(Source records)
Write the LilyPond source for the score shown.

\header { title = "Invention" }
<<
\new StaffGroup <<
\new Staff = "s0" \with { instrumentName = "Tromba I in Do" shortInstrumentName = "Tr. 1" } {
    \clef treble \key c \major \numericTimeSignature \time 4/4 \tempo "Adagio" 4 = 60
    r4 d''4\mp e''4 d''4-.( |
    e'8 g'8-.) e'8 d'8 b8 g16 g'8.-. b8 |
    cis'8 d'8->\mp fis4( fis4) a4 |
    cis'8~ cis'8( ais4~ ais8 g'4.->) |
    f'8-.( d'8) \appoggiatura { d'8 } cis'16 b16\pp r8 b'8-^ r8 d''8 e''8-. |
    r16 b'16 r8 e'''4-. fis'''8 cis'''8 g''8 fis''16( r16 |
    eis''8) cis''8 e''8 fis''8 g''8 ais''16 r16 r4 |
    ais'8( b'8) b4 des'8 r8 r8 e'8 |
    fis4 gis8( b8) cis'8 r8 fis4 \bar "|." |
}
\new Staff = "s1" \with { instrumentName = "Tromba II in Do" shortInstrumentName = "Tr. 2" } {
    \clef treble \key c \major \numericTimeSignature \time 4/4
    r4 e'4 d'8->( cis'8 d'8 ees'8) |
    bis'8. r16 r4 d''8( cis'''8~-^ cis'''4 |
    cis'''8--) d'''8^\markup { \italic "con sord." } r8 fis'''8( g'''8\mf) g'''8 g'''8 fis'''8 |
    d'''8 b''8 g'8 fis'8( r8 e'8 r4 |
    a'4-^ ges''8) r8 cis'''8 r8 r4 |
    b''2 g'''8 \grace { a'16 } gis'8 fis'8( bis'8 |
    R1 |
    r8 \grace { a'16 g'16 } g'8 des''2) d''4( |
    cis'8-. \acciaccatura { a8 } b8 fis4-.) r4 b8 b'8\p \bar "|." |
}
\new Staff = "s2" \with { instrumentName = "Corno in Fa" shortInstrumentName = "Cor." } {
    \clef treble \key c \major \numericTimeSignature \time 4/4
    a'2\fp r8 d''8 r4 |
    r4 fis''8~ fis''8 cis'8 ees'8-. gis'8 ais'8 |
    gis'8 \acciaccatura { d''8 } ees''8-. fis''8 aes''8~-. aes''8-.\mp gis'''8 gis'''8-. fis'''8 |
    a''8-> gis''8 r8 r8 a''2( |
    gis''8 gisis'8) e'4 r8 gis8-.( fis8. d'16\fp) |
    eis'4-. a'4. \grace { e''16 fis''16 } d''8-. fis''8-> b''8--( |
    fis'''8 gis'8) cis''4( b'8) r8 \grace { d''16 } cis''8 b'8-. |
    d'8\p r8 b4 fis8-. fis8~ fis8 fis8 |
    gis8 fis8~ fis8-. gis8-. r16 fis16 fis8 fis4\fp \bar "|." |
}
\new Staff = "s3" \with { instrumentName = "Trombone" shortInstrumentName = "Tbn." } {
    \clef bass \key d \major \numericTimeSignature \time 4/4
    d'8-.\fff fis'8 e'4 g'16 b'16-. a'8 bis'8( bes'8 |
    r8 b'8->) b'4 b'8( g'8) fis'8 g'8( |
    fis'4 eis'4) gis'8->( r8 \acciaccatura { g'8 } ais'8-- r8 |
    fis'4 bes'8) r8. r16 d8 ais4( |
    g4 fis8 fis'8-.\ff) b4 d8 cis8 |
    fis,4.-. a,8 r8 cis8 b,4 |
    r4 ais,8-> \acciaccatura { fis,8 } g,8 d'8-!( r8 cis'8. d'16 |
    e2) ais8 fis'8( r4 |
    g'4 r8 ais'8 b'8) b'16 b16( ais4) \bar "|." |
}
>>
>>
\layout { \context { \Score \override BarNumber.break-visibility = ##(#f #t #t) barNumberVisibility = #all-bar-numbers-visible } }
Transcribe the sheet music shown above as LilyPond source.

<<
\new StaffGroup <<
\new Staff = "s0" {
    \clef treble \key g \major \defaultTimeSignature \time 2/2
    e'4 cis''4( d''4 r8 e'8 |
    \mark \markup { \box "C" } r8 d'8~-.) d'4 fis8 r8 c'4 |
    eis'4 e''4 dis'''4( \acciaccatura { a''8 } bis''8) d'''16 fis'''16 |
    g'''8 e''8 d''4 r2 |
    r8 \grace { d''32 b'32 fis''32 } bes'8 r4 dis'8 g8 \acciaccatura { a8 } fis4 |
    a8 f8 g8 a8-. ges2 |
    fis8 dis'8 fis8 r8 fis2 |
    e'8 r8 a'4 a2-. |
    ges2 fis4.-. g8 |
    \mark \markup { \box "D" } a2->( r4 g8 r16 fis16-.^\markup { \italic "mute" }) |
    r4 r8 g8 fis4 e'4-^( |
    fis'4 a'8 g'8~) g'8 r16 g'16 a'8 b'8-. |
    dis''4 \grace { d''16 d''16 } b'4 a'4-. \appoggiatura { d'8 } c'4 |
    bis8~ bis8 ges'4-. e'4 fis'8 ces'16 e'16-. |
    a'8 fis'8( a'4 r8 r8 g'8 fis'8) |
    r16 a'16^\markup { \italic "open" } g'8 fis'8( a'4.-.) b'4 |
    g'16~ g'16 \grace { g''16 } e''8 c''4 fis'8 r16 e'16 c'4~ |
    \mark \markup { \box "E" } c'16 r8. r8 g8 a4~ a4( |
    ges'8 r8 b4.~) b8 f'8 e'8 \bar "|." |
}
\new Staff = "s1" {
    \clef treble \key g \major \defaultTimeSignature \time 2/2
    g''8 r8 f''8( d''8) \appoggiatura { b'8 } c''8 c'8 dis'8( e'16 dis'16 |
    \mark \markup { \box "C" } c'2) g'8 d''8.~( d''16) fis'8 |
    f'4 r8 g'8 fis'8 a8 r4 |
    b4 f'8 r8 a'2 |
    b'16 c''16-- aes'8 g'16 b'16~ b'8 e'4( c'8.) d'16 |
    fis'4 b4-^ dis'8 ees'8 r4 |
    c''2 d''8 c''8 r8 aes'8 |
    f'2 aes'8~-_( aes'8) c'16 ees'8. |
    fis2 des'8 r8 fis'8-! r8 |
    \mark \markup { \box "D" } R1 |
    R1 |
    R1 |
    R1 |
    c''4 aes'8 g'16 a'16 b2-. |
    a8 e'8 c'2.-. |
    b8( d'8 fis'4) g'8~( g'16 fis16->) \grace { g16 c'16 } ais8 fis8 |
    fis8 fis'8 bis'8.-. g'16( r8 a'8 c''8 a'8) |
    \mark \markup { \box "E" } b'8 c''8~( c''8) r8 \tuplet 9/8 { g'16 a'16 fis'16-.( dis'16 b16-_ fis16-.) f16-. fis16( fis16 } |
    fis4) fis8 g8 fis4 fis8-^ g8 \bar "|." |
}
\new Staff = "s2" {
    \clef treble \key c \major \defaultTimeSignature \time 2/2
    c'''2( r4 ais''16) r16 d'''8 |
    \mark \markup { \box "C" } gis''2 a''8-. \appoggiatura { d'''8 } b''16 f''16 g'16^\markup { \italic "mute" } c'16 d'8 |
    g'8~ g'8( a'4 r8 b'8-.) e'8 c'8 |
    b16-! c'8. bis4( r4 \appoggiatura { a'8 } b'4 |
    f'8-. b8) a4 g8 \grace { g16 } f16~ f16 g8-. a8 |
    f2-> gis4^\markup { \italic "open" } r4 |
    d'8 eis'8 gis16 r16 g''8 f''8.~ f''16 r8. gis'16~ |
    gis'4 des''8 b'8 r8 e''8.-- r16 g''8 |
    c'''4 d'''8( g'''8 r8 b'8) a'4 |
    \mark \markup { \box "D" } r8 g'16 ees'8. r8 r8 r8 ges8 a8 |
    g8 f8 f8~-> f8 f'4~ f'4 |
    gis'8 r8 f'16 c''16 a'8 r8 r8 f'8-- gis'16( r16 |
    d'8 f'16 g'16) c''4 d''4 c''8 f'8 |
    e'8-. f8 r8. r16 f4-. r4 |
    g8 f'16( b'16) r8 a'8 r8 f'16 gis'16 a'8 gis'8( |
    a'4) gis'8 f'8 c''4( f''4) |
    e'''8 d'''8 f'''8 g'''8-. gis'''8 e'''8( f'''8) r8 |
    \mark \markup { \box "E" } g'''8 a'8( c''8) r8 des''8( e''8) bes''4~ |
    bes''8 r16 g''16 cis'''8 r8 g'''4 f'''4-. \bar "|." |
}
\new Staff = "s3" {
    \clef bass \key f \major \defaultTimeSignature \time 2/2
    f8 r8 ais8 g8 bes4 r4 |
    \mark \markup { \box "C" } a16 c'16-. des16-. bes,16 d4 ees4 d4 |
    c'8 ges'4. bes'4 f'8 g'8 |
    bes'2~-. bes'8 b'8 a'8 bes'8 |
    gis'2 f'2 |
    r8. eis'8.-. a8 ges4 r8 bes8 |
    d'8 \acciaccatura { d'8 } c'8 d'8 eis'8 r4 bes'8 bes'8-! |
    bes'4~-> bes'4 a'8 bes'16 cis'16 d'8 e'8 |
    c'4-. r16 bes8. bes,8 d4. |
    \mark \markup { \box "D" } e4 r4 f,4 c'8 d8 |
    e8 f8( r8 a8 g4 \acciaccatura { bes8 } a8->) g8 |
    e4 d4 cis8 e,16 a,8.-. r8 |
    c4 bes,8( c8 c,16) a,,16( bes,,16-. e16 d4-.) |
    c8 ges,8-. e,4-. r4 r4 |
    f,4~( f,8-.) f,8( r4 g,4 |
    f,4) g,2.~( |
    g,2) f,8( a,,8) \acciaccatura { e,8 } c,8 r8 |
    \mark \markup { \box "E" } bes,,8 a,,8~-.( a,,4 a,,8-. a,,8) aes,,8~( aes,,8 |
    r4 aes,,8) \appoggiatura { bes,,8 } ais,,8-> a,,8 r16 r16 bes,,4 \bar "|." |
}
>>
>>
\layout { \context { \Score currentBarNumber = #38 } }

Work to complete — Please return each line of the listing above that contains the string "mute".

Result for this task —
    \mark \markup { \box "D" } a2->( r4 g8 r16 fis16-.^\markup { \italic "mute" }) |
    \mark \markup { \box "C" } gis''2 a''8-. \appoggiatura { d'''8 } b''16 f''16 g'16^\markup { \italic "mute" } c'16 d'8 |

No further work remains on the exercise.